» **Information**:
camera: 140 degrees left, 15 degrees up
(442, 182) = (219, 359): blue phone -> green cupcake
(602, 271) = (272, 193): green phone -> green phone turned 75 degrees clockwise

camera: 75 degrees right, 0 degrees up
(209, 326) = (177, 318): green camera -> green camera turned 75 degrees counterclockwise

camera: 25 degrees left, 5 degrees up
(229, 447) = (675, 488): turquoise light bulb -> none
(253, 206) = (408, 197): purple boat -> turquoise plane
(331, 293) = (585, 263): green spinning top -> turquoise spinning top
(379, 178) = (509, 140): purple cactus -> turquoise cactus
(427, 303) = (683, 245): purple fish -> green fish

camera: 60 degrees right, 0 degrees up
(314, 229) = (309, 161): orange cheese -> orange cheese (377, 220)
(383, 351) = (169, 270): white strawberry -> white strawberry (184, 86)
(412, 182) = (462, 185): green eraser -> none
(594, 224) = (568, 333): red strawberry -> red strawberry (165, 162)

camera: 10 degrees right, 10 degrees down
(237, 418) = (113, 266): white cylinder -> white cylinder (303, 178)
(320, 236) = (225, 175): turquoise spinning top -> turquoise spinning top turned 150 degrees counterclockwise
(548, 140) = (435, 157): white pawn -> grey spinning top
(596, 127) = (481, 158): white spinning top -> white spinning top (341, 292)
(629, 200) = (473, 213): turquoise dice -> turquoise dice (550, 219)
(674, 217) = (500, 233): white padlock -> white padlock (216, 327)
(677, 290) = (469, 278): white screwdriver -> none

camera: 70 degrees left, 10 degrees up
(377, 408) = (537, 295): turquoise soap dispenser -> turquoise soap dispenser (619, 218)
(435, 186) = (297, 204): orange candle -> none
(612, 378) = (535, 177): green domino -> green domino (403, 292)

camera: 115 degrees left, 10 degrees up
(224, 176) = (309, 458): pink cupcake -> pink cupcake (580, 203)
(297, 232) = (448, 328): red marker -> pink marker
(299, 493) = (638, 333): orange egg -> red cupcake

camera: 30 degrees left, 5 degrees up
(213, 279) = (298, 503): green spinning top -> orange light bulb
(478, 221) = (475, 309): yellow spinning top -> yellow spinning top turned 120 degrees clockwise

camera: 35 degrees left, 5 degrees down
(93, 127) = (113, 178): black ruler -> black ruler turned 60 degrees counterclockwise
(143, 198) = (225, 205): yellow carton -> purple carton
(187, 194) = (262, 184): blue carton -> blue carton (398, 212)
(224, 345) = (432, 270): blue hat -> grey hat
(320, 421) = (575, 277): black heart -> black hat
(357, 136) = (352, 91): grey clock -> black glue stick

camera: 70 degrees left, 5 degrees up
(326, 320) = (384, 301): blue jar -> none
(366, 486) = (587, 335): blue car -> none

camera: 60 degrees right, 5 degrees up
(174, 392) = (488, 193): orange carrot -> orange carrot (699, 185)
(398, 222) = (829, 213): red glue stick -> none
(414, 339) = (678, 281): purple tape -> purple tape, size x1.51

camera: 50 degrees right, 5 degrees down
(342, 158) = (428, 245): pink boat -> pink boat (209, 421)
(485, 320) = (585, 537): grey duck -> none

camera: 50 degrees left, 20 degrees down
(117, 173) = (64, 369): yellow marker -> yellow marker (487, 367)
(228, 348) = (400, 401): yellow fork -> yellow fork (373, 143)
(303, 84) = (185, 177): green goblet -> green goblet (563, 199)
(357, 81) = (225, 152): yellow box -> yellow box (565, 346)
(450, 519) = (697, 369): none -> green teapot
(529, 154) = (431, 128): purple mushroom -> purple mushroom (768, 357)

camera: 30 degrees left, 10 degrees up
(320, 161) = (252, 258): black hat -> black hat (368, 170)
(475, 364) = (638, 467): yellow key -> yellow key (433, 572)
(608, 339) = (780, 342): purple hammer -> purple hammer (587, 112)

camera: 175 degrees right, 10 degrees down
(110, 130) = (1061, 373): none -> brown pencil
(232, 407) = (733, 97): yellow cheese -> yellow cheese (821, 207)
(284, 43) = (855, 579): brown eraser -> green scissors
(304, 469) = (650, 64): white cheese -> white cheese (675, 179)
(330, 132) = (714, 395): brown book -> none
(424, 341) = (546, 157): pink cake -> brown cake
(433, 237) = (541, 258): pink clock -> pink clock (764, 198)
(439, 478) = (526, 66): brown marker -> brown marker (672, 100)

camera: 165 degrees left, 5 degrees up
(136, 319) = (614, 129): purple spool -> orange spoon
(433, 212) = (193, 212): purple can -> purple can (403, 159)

» **Task objective**:
Please give an exact copy of every entry.

» **Answer for the task**:
camera: 140 degrees left, 15 degrees up
(442, 182) = (219, 359): blue phone -> green cupcake
(602, 271) = (272, 193): green phone -> green phone turned 75 degrees clockwise

camera: 75 degrees right, 0 degrees up
(209, 326) = (177, 318): green camera -> green camera turned 75 degrees counterclockwise

camera: 25 degrees left, 5 degrees up
(229, 447) = (675, 488): turquoise light bulb -> none
(253, 206) = (408, 197): purple boat -> turquoise plane
(331, 293) = (585, 263): green spinning top -> turquoise spinning top
(379, 178) = (509, 140): purple cactus -> turquoise cactus
(427, 303) = (683, 245): purple fish -> green fish

camera: 60 degrees right, 0 degrees up
(314, 229) = (309, 161): orange cheese -> orange cheese (377, 220)
(383, 351) = (169, 270): white strawberry -> white strawberry (184, 86)
(412, 182) = (462, 185): green eraser -> none
(594, 224) = (568, 333): red strawberry -> red strawberry (165, 162)

camera: 10 degrees right, 10 degrees down
(237, 418) = (113, 266): white cylinder -> white cylinder (303, 178)
(320, 236) = (225, 175): turquoise spinning top -> turquoise spinning top turned 150 degrees counterclockwise
(548, 140) = (435, 157): white pawn -> grey spinning top
(596, 127) = (481, 158): white spinning top -> white spinning top (341, 292)
(629, 200) = (473, 213): turquoise dice -> turquoise dice (550, 219)
(674, 217) = (500, 233): white padlock -> white padlock (216, 327)
(677, 290) = (469, 278): white screwdriver -> none

camera: 70 degrees left, 10 degrees up
(377, 408) = (537, 295): turquoise soap dispenser -> turquoise soap dispenser (619, 218)
(435, 186) = (297, 204): orange candle -> none
(612, 378) = (535, 177): green domino -> green domino (403, 292)

camera: 115 degrees left, 10 degrees up
(224, 176) = (309, 458): pink cupcake -> pink cupcake (580, 203)
(297, 232) = (448, 328): red marker -> pink marker
(299, 493) = (638, 333): orange egg -> red cupcake

camera: 30 degrees left, 5 degrees up
(213, 279) = (298, 503): green spinning top -> orange light bulb
(478, 221) = (475, 309): yellow spinning top -> yellow spinning top turned 120 degrees clockwise

camera: 35 degrees left, 5 degrees down
(93, 127) = (113, 178): black ruler -> black ruler turned 60 degrees counterclockwise
(143, 198) = (225, 205): yellow carton -> purple carton
(187, 194) = (262, 184): blue carton -> blue carton (398, 212)
(224, 345) = (432, 270): blue hat -> grey hat
(320, 421) = (575, 277): black heart -> black hat
(357, 136) = (352, 91): grey clock -> black glue stick

camera: 70 degrees left, 5 degrees up
(326, 320) = (384, 301): blue jar -> none
(366, 486) = (587, 335): blue car -> none

camera: 60 degrees right, 5 degrees up
(174, 392) = (488, 193): orange carrot -> orange carrot (699, 185)
(398, 222) = (829, 213): red glue stick -> none
(414, 339) = (678, 281): purple tape -> purple tape, size x1.51

camera: 50 degrees right, 5 degrees down
(342, 158) = (428, 245): pink boat -> pink boat (209, 421)
(485, 320) = (585, 537): grey duck -> none

camera: 50 degrees left, 20 degrees down
(117, 173) = (64, 369): yellow marker -> yellow marker (487, 367)
(228, 348) = (400, 401): yellow fork -> yellow fork (373, 143)
(303, 84) = (185, 177): green goblet -> green goblet (563, 199)
(357, 81) = (225, 152): yellow box -> yellow box (565, 346)
(450, 519) = (697, 369): none -> green teapot
(529, 154) = (431, 128): purple mushroom -> purple mushroom (768, 357)

camera: 30 degrees left, 10 degrees up
(320, 161) = (252, 258): black hat -> black hat (368, 170)
(475, 364) = (638, 467): yellow key -> yellow key (433, 572)
(608, 339) = (780, 342): purple hammer -> purple hammer (587, 112)

camera: 175 degrees right, 10 degrees down
(110, 130) = (1061, 373): none -> brown pencil
(232, 407) = (733, 97): yellow cheese -> yellow cheese (821, 207)
(284, 43) = (855, 579): brown eraser -> green scissors
(304, 469) = (650, 64): white cheese -> white cheese (675, 179)
(330, 132) = (714, 395): brown book -> none
(424, 341) = (546, 157): pink cake -> brown cake
(433, 237) = (541, 258): pink clock -> pink clock (764, 198)
(439, 478) = (526, 66): brown marker -> brown marker (672, 100)

camera: 165 degrees left, 5 degrees up
(136, 319) = (614, 129): purple spool -> orange spoon
(433, 212) = (193, 212): purple can -> purple can (403, 159)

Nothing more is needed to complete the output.